WHAT THE EXERCISE ASKS: Below is a block of records; return all of them exactly, but without the images.
====== RECORD SET
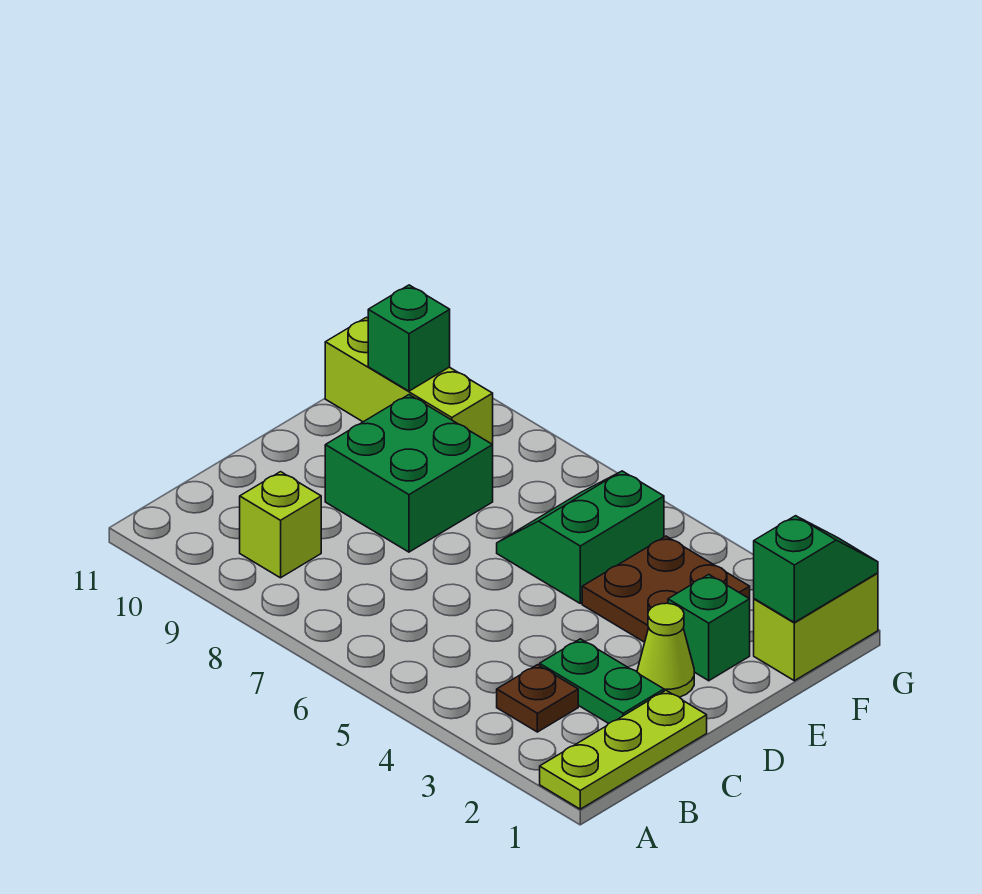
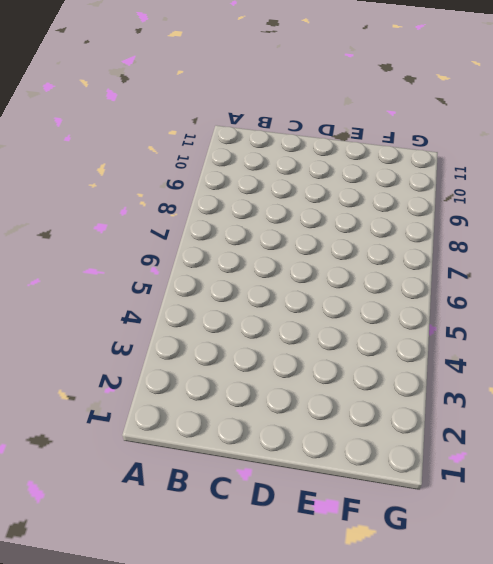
none -> lime plate A1:C1 level 1
none -> brown plate B3 level 1
none -> lime brick B9 level 1

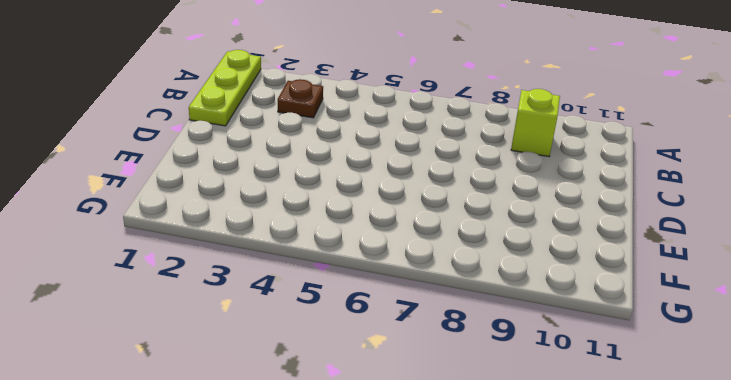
none -> green plate C2:C3 level 1
none -> lime cone D2 level 1
none -> green brick D8:E9 level 1

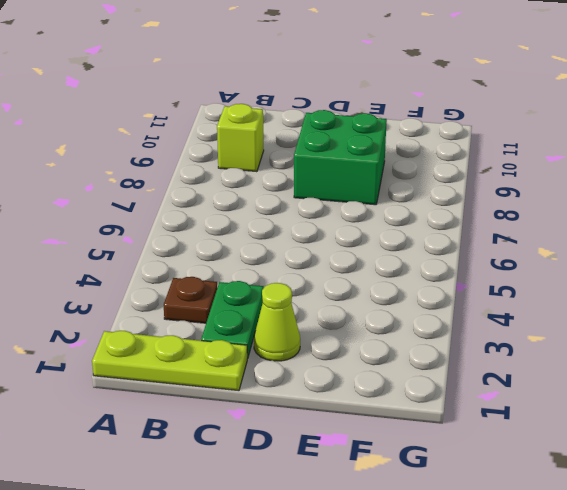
none -> green brick E2 level 1
none -> brown plate E3:F4 level 1
none -> green slope E5:F6 level 1 top 5

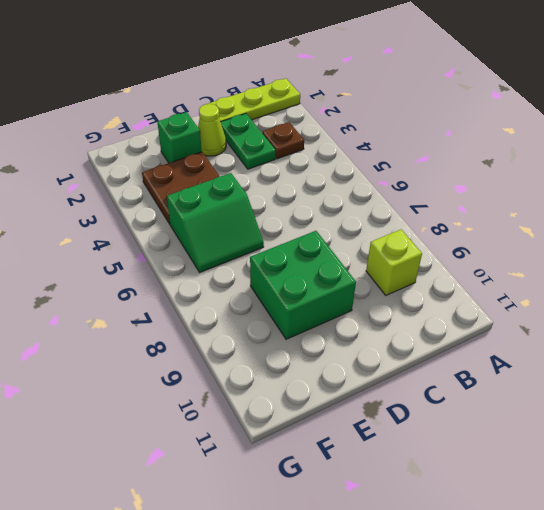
none -> lime brick F1:G1 level 1
none -> lime brick F9:F11 level 1
none -> green slope F1:G1 level 2 top F

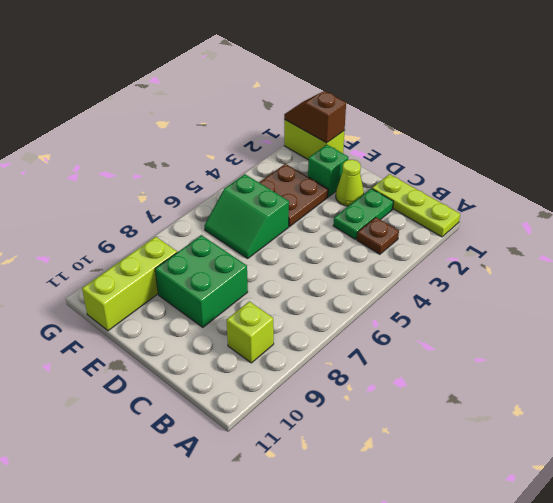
brown slope F1:G1 level 2 top F -> green slope F1:G1 level 2 top F
none -> green brick F10 level 2

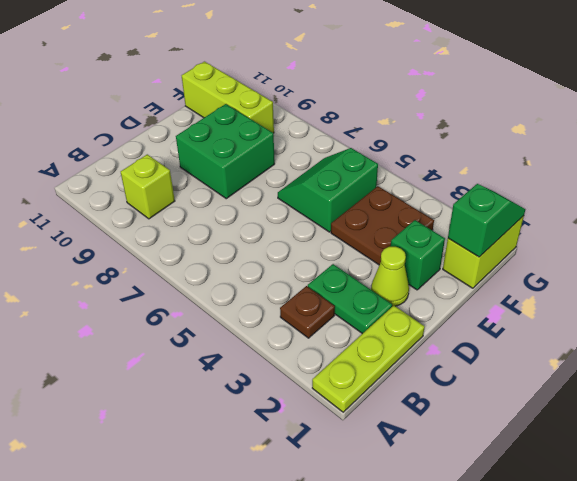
none -> green brick F10 level 2

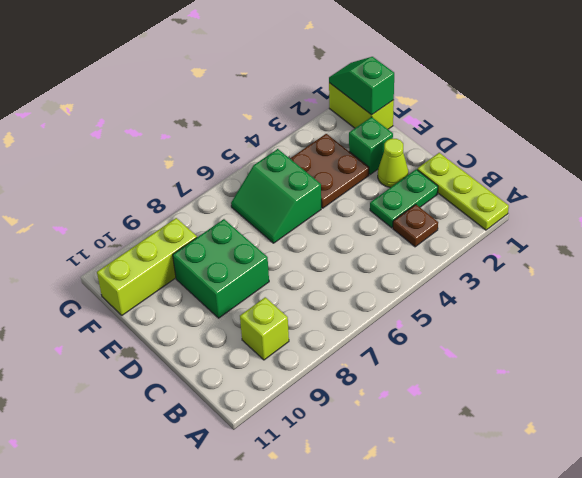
none -> green brick F10 level 2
============
ANSWER TO THIS PROBLEM:
none -> lime plate A1:C1 level 1
none -> brown plate B3 level 1
none -> lime brick B9 level 1

none -> green plate C2:C3 level 1
none -> lime cone D2 level 1
none -> green brick D8:E9 level 1

none -> green brick E2 level 1
none -> brown plate E3:F4 level 1
none -> green slope E5:F6 level 1 top 5

none -> lime brick F1:G1 level 1
none -> lime brick F9:F11 level 1
none -> green slope F1:G1 level 2 top F

brown slope F1:G1 level 2 top F -> green slope F1:G1 level 2 top F
none -> green brick F10 level 2

none -> green brick F10 level 2

none -> green brick F10 level 2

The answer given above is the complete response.